A line belongs in the answer if it contains "Callia"; copy every such line from the entries below.

[[ Excerpted records open ]]

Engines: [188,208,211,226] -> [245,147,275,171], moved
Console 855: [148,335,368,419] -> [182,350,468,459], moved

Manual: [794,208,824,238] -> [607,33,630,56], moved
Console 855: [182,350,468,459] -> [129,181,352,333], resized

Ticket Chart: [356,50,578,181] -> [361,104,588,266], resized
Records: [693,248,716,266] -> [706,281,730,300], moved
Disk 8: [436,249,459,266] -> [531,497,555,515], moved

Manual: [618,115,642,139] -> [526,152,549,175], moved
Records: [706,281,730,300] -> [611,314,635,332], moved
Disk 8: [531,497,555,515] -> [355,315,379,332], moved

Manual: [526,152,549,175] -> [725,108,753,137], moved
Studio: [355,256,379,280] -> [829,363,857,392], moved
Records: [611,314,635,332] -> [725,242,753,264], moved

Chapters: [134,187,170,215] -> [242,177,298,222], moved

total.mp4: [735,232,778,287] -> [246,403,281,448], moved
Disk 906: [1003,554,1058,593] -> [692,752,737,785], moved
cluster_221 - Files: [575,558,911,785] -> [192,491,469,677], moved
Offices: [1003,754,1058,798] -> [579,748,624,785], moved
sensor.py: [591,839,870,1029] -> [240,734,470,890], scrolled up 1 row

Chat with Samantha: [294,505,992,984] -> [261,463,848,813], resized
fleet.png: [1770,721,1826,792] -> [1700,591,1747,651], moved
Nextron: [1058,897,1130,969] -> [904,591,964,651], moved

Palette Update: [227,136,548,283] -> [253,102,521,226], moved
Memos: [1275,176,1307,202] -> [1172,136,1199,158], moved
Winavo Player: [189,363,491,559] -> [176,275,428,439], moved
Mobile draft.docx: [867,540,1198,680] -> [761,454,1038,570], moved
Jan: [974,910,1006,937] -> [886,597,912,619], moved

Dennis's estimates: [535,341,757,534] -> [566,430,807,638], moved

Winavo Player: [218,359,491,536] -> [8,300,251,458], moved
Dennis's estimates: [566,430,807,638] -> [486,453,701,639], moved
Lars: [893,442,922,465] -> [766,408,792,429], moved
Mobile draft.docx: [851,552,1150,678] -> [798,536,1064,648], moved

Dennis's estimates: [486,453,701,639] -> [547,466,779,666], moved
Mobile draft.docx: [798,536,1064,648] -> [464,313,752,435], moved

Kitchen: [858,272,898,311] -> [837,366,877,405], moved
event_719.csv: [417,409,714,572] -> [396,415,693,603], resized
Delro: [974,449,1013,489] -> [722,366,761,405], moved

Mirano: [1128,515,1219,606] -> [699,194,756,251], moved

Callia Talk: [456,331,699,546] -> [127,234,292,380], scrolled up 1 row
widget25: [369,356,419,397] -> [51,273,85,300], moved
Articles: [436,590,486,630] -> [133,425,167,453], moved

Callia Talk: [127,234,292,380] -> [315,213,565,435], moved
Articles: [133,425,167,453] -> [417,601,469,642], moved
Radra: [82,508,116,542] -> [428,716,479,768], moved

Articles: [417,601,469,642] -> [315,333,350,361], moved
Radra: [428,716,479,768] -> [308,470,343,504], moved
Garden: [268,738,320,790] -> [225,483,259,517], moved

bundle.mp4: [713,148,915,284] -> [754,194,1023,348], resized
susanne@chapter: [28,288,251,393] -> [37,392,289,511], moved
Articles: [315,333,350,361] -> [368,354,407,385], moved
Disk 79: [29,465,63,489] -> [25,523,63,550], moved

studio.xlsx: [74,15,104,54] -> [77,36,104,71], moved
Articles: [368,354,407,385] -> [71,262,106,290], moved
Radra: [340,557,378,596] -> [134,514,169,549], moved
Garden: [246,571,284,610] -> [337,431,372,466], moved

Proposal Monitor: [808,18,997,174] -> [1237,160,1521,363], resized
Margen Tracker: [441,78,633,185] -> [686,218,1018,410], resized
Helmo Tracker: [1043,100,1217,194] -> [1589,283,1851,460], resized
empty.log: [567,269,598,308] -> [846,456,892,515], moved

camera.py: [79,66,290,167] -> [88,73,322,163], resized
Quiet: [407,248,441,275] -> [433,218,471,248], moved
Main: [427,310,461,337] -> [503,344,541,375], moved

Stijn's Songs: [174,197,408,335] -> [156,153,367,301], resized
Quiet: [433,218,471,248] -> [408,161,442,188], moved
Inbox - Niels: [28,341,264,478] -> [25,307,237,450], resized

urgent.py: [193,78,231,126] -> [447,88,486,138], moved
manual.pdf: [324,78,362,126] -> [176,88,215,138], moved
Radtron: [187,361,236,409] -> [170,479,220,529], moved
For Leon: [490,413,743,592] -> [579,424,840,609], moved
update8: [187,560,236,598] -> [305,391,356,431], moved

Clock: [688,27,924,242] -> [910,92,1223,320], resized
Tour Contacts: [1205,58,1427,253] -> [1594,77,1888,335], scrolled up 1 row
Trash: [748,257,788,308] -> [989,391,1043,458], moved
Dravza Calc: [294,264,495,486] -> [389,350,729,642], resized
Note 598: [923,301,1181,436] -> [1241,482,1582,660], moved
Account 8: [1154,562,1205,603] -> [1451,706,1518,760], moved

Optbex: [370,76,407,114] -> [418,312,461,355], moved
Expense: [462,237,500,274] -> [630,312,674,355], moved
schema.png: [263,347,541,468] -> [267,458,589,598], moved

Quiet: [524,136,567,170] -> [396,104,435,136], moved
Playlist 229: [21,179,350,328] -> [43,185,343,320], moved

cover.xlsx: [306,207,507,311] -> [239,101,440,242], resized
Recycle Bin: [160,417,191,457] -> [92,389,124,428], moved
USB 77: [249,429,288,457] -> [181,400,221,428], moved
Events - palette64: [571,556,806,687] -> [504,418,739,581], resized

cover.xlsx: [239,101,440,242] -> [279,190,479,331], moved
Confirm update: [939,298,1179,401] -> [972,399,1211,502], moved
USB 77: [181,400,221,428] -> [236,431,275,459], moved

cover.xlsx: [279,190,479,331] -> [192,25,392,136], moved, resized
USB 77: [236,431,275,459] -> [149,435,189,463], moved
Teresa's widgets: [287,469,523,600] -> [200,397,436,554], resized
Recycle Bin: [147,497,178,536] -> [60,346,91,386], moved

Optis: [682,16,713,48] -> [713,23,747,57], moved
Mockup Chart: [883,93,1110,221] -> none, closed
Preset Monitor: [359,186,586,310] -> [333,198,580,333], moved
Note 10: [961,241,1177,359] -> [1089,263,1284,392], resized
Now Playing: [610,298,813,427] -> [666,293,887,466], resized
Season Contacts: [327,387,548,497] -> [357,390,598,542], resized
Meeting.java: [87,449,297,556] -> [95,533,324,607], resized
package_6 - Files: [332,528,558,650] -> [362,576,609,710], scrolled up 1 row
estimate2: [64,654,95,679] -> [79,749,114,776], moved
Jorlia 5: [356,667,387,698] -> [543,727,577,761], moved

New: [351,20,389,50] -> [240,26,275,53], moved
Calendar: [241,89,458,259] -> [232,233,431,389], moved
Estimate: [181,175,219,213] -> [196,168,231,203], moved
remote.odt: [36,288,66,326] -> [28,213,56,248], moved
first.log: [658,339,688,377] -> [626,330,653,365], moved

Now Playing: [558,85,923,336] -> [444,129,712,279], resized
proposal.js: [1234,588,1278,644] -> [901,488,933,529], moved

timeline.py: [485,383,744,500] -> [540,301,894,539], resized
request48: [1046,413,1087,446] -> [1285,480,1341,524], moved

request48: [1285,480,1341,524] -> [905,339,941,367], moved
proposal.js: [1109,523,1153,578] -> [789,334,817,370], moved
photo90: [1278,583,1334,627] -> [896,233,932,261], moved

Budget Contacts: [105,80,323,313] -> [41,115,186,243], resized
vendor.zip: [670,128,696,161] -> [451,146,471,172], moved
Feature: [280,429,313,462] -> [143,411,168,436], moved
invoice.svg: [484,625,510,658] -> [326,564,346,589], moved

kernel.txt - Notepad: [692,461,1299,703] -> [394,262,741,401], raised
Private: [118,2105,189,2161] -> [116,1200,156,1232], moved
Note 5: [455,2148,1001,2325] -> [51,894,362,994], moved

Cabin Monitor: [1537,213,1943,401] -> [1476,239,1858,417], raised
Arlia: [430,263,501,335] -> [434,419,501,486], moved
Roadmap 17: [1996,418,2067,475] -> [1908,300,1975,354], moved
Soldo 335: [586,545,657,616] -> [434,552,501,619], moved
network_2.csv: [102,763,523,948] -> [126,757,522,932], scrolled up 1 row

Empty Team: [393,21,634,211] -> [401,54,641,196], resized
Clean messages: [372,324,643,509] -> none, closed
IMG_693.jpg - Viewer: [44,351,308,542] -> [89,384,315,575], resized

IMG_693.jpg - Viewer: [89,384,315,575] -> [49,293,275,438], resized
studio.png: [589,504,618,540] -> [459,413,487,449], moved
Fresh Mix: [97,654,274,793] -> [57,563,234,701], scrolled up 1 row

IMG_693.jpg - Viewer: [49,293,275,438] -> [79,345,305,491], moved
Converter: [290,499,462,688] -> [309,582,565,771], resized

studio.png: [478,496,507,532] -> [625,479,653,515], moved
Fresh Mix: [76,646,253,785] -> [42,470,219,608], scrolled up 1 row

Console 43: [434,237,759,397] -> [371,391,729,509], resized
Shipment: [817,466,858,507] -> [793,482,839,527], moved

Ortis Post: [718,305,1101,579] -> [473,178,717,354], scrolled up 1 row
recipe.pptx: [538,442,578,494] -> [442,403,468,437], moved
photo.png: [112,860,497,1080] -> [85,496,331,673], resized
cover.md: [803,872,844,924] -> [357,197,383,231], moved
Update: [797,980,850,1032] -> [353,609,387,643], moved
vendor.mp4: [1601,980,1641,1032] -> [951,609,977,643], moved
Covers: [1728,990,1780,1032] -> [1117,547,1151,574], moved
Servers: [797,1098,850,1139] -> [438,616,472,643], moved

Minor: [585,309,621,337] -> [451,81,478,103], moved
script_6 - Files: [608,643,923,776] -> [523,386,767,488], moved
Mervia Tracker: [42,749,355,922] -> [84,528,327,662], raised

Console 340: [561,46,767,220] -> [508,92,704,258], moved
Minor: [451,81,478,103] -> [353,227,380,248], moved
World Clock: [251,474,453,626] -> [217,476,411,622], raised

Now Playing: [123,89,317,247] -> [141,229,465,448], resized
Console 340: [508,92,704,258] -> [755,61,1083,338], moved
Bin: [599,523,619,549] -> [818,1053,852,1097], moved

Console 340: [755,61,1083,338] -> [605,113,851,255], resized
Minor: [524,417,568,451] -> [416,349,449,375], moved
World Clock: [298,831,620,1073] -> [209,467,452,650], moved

[[ Excerpted records closed ]]

→ Solution
Callia Talk: [456,331,699,546] -> [127,234,292,380], scrolled up 1 row
Callia Talk: [127,234,292,380] -> [315,213,565,435], moved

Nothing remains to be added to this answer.